+++ Available data +++
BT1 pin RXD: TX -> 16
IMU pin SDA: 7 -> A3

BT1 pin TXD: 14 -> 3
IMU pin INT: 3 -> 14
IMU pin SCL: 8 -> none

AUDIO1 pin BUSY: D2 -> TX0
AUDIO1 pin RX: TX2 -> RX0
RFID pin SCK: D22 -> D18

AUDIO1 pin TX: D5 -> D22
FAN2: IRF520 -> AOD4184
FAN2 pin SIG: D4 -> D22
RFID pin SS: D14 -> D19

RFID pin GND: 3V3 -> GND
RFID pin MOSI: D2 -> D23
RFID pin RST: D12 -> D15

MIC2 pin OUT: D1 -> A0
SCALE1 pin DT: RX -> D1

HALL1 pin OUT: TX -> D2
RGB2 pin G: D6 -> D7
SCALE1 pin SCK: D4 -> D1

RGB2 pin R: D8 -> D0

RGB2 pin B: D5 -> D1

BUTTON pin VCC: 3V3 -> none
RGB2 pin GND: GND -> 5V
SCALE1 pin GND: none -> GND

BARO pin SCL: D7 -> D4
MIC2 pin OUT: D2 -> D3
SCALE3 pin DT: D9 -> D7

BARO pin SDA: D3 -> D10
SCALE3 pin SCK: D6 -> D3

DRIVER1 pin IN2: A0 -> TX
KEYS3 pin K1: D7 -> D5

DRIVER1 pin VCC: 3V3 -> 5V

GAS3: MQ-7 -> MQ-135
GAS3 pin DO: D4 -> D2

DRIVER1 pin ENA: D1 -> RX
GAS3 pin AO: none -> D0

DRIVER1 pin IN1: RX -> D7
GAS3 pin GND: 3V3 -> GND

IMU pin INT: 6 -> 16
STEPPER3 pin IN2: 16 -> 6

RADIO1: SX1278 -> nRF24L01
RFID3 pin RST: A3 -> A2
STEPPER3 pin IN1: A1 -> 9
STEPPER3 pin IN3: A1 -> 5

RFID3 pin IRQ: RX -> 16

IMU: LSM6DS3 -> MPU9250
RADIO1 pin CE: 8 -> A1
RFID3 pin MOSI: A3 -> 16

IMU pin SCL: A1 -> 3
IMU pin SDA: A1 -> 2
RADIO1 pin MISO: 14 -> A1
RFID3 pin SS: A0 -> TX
+++
▸ Your goal: Output only the lines from the top of the entries through the one holding "RGB2 pin R: D8 -> D0", copied exactly.

▸ Response to this task:
BT1 pin RXD: TX -> 16
IMU pin SDA: 7 -> A3

BT1 pin TXD: 14 -> 3
IMU pin INT: 3 -> 14
IMU pin SCL: 8 -> none

AUDIO1 pin BUSY: D2 -> TX0
AUDIO1 pin RX: TX2 -> RX0
RFID pin SCK: D22 -> D18

AUDIO1 pin TX: D5 -> D22
FAN2: IRF520 -> AOD4184
FAN2 pin SIG: D4 -> D22
RFID pin SS: D14 -> D19

RFID pin GND: 3V3 -> GND
RFID pin MOSI: D2 -> D23
RFID pin RST: D12 -> D15

MIC2 pin OUT: D1 -> A0
SCALE1 pin DT: RX -> D1

HALL1 pin OUT: TX -> D2
RGB2 pin G: D6 -> D7
SCALE1 pin SCK: D4 -> D1

RGB2 pin R: D8 -> D0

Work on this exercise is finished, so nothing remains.